Apart from the pictures, every line below needs to be reproduced verbatim.

** Provided data follows **

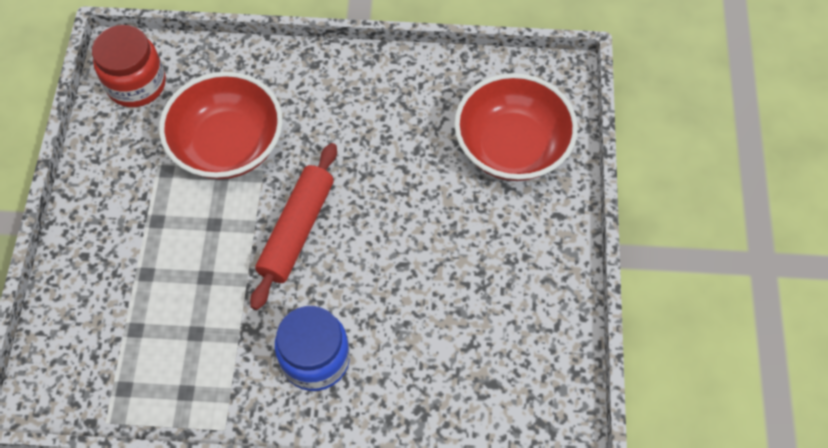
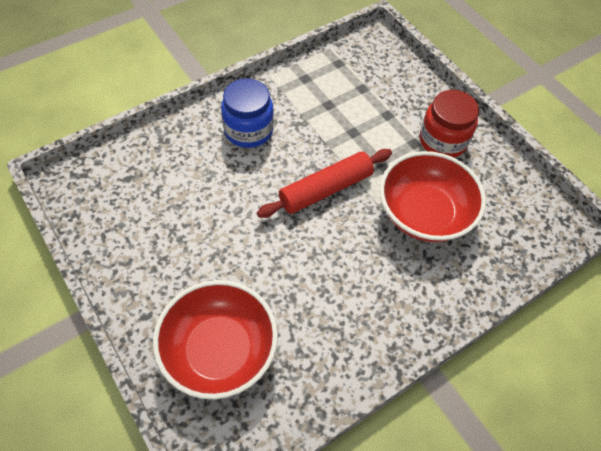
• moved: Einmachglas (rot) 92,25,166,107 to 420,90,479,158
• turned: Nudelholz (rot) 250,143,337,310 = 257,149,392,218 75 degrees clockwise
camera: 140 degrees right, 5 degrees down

** End of Provided data **

→ **Finished task**
• moved: Einmachglas (rot) 92,25,166,107 to 420,90,479,158
• turned: Nudelholz (rot) 250,143,337,310 = 257,149,392,218 75 degrees clockwise
camera: 140 degrees right, 5 degrees down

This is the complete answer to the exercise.